▶ [Object matching data]
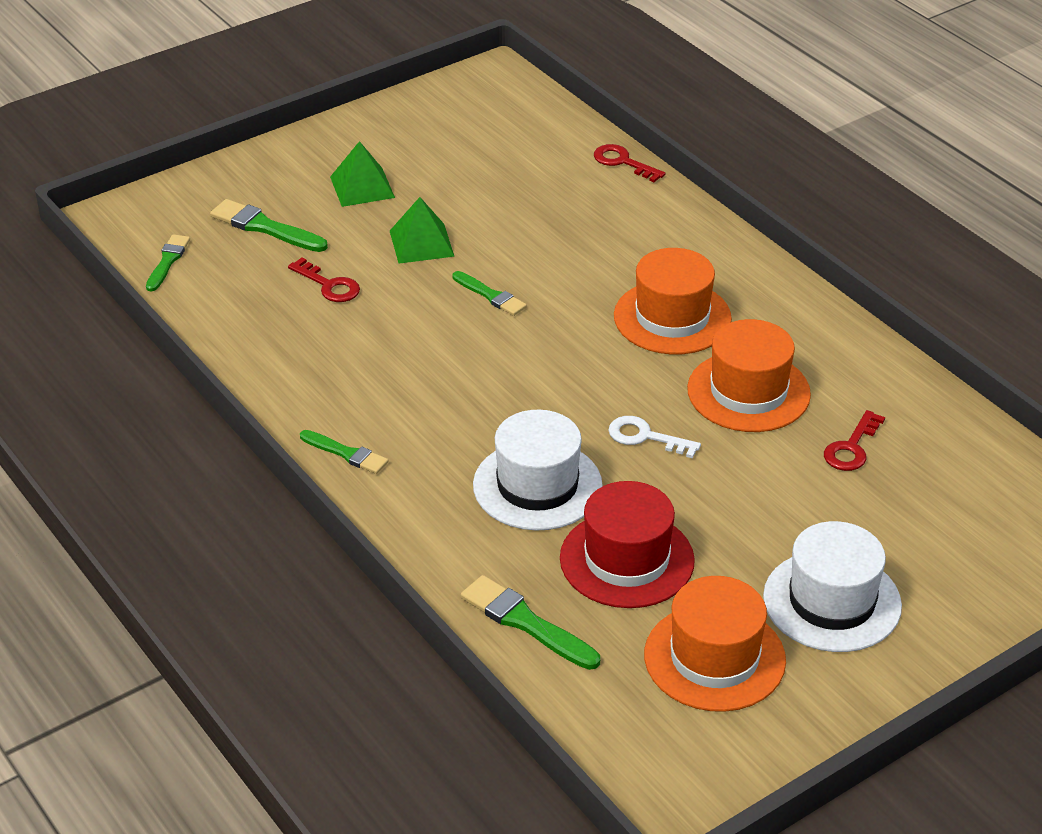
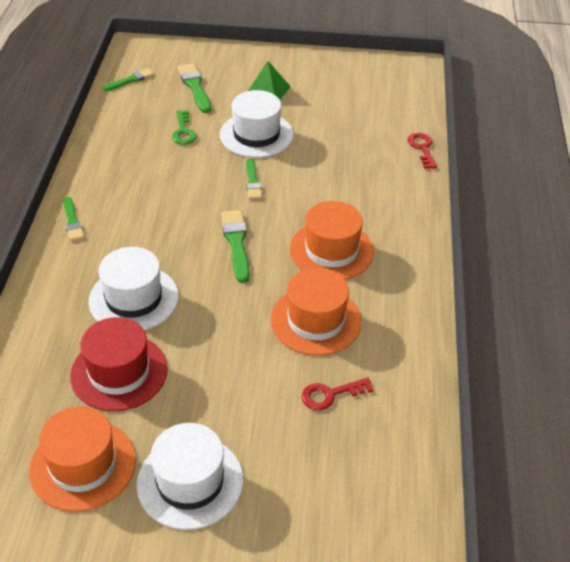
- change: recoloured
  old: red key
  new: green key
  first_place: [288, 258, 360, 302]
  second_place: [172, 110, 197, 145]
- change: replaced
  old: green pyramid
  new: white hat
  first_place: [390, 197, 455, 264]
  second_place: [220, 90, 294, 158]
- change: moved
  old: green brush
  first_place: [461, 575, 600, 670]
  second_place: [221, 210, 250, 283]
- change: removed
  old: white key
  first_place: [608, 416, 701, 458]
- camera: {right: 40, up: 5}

▶ [WHAT IS BEING ASKED] All lines from the one that holds "- change: removed" to the end of the entries above must be transcribed exactly, both ends included, and no others.

▶ [PROBLEM SOLUTION]
- change: removed
  old: white key
  first_place: [608, 416, 701, 458]
- camera: {right: 40, up: 5}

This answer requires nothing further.